**Work order:** From the records below, extract only the lines running from the line with "building: none -> [272,403,309,443]" to the line with "building: none -> [35,48,267,268]", both lines included, reproducing them exactly.

---- Task inputs

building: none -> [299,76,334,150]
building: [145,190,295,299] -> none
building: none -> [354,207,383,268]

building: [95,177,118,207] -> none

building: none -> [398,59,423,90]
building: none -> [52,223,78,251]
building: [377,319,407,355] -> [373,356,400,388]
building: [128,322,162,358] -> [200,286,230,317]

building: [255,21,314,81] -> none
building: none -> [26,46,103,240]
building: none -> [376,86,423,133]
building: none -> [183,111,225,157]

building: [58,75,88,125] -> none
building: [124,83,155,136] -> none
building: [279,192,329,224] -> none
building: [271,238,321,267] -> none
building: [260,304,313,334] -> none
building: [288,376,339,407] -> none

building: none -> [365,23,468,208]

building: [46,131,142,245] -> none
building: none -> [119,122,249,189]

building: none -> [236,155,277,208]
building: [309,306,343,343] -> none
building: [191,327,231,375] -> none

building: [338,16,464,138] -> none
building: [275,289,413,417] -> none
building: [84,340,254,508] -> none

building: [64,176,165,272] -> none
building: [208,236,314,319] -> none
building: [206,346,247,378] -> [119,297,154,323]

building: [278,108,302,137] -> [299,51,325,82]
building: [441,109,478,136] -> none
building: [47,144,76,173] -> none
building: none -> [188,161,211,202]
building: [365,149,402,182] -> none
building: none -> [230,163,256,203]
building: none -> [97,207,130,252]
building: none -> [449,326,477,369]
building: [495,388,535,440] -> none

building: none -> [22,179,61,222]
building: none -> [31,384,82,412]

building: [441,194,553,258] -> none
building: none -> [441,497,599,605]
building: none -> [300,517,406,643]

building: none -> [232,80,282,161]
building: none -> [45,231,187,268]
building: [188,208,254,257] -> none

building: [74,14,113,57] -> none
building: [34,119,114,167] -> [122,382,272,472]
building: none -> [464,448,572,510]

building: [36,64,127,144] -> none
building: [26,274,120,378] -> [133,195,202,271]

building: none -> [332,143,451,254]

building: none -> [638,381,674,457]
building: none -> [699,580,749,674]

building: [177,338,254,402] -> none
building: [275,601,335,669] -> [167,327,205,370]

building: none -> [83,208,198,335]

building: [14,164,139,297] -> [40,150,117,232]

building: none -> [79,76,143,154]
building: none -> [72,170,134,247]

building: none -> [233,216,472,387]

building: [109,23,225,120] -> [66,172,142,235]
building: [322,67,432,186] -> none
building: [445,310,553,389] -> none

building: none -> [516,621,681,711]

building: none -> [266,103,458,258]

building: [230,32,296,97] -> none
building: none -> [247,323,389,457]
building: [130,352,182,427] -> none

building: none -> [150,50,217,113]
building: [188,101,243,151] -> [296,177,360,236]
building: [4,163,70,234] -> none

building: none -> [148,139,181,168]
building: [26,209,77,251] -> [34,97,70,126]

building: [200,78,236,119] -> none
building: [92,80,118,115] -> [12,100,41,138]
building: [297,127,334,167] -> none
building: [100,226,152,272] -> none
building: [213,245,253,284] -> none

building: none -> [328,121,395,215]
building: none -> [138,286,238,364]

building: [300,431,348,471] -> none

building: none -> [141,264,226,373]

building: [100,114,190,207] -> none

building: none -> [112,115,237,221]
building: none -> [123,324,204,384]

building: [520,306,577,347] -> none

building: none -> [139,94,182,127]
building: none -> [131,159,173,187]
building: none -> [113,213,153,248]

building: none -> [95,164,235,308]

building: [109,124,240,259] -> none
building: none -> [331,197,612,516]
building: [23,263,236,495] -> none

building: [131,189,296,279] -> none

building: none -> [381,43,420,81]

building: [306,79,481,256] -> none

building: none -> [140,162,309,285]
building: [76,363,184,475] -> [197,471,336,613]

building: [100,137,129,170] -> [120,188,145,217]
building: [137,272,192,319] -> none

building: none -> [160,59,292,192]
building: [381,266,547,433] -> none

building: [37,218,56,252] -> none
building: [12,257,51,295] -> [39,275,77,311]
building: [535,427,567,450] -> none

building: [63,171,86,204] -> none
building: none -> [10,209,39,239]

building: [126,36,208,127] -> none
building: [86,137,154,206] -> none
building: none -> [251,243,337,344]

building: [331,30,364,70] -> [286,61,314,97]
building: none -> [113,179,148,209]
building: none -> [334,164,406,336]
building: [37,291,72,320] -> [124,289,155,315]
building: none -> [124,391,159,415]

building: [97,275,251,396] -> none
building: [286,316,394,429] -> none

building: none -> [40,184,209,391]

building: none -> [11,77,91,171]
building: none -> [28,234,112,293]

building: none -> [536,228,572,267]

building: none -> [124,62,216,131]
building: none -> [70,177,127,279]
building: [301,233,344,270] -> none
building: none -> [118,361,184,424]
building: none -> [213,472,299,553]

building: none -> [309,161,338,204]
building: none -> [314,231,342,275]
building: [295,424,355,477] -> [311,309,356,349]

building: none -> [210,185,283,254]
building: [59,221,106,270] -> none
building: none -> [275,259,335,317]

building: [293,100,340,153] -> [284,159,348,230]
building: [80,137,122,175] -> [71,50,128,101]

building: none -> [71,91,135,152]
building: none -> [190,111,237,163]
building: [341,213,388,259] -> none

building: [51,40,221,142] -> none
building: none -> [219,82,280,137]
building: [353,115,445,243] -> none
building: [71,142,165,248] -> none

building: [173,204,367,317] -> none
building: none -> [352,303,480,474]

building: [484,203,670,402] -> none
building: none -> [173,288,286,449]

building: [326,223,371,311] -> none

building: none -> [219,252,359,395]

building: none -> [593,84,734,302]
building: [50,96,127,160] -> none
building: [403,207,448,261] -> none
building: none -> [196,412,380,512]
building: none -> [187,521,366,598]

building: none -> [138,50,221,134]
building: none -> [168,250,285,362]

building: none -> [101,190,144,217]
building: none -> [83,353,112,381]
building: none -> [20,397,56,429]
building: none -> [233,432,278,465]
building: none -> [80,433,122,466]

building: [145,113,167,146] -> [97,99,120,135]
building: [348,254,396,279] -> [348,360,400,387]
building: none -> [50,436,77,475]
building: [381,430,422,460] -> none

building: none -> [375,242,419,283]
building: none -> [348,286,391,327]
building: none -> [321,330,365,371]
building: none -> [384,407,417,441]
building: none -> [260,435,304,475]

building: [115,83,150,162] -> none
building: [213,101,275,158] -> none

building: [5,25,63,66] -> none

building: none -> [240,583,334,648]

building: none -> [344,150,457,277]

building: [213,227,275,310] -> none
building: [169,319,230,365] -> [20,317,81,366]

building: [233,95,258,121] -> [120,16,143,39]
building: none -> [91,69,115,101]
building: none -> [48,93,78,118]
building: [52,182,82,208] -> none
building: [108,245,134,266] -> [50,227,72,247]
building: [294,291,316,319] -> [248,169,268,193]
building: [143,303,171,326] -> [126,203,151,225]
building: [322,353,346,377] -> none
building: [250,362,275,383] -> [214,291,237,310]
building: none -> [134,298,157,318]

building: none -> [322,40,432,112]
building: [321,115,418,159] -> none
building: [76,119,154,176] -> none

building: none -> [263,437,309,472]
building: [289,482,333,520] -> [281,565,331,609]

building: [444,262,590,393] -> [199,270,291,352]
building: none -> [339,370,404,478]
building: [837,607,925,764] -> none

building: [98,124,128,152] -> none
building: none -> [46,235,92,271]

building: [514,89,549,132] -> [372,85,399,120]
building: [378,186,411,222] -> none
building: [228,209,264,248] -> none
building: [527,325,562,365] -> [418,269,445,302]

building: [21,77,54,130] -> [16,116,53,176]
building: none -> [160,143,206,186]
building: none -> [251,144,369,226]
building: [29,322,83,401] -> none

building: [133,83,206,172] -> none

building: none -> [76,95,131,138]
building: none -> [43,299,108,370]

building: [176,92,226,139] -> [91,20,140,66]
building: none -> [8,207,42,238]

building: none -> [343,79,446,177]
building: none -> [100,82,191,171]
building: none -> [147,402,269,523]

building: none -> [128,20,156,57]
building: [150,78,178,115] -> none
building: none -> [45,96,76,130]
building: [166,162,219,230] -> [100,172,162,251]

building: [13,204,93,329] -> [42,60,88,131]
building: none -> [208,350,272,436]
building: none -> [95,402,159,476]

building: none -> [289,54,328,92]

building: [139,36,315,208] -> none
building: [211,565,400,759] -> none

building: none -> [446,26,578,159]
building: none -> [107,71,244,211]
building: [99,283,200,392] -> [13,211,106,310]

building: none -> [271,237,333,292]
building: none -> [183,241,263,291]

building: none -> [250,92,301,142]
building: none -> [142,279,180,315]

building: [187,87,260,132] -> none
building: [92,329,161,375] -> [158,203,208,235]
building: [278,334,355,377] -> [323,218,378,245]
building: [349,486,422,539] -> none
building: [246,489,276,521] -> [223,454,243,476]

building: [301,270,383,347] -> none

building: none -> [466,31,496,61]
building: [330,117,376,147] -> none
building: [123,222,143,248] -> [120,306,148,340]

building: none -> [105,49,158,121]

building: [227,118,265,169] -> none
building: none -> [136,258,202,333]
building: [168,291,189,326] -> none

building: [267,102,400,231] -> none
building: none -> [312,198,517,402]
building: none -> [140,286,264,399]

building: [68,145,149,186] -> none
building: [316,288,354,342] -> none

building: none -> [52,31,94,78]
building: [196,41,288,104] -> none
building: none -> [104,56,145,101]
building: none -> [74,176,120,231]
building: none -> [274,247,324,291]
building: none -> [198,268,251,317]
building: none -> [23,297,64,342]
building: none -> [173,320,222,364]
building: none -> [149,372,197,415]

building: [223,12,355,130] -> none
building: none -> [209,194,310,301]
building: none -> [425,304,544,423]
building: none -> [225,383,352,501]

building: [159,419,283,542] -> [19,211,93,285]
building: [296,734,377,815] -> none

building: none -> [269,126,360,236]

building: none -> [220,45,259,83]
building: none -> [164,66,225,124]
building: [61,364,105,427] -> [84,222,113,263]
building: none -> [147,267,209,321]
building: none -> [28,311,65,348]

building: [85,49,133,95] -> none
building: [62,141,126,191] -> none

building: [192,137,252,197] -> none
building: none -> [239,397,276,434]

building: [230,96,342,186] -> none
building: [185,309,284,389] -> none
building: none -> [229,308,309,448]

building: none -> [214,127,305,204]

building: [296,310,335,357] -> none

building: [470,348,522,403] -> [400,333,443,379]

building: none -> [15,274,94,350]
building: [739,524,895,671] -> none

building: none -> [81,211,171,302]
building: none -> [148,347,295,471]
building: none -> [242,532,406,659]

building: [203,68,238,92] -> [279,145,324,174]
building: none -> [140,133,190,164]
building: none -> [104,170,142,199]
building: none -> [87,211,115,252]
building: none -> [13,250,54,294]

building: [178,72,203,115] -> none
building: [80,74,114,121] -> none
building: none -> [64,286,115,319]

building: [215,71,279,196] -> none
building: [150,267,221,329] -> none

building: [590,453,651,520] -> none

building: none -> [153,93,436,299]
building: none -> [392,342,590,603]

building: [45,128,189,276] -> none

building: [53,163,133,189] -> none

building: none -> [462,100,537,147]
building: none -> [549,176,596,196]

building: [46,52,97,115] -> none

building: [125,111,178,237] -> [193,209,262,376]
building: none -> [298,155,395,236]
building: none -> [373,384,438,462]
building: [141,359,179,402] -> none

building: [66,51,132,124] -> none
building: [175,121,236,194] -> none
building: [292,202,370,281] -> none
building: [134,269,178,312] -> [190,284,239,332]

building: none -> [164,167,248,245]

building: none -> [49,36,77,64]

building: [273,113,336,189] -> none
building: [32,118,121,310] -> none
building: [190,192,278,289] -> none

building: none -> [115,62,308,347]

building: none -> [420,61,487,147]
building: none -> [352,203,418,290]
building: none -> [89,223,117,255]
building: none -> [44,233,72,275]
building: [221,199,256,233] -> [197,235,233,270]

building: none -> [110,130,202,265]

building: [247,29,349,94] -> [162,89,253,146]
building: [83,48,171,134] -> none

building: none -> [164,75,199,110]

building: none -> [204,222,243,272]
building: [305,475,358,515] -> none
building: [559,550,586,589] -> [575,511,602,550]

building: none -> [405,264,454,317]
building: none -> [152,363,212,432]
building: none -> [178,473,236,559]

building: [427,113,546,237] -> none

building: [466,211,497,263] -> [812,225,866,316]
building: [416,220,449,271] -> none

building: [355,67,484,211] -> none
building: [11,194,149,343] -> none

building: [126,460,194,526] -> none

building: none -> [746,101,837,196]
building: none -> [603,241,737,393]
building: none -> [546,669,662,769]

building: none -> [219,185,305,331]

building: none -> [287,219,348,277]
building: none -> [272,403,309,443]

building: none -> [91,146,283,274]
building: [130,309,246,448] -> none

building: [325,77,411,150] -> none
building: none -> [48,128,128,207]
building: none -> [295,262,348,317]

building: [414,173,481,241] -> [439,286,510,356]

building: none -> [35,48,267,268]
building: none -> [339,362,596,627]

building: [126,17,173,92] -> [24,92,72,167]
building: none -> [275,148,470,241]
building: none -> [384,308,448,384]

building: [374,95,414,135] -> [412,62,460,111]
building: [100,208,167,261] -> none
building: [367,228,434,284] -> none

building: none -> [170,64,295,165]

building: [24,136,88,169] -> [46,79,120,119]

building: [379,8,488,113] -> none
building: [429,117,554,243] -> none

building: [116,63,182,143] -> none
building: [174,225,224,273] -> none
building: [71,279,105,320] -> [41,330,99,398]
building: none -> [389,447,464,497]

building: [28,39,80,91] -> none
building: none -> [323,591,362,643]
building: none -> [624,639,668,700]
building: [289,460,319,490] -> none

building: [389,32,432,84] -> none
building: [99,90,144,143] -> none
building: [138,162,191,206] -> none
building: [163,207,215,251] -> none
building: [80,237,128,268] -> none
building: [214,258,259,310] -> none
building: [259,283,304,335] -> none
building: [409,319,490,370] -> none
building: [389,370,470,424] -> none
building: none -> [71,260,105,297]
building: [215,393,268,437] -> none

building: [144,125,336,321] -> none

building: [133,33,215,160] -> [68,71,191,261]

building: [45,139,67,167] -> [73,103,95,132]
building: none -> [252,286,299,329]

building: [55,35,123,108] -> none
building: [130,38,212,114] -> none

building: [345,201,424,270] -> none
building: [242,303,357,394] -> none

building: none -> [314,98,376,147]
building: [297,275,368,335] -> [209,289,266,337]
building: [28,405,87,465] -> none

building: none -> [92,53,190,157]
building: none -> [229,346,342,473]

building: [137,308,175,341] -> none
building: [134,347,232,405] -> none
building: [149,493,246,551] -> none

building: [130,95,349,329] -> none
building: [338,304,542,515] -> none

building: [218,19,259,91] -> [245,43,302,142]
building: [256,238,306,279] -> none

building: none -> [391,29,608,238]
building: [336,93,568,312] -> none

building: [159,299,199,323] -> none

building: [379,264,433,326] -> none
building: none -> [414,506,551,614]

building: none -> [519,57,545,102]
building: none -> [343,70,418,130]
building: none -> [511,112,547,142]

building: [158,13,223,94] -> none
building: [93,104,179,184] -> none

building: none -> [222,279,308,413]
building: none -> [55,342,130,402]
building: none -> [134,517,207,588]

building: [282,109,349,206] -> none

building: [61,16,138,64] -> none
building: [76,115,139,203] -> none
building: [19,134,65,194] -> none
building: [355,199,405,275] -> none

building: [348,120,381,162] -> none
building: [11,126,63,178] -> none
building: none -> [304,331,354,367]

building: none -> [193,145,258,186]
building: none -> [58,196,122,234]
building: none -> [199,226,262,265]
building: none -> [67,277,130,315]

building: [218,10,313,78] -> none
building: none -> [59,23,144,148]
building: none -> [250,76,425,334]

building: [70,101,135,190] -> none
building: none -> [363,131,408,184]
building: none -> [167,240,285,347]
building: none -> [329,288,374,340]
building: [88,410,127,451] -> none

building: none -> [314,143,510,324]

--------

**Exercise solution:**
building: none -> [272,403,309,443]

building: none -> [91,146,283,274]
building: [130,309,246,448] -> none

building: [325,77,411,150] -> none
building: none -> [48,128,128,207]
building: none -> [295,262,348,317]

building: [414,173,481,241] -> [439,286,510,356]

building: none -> [35,48,267,268]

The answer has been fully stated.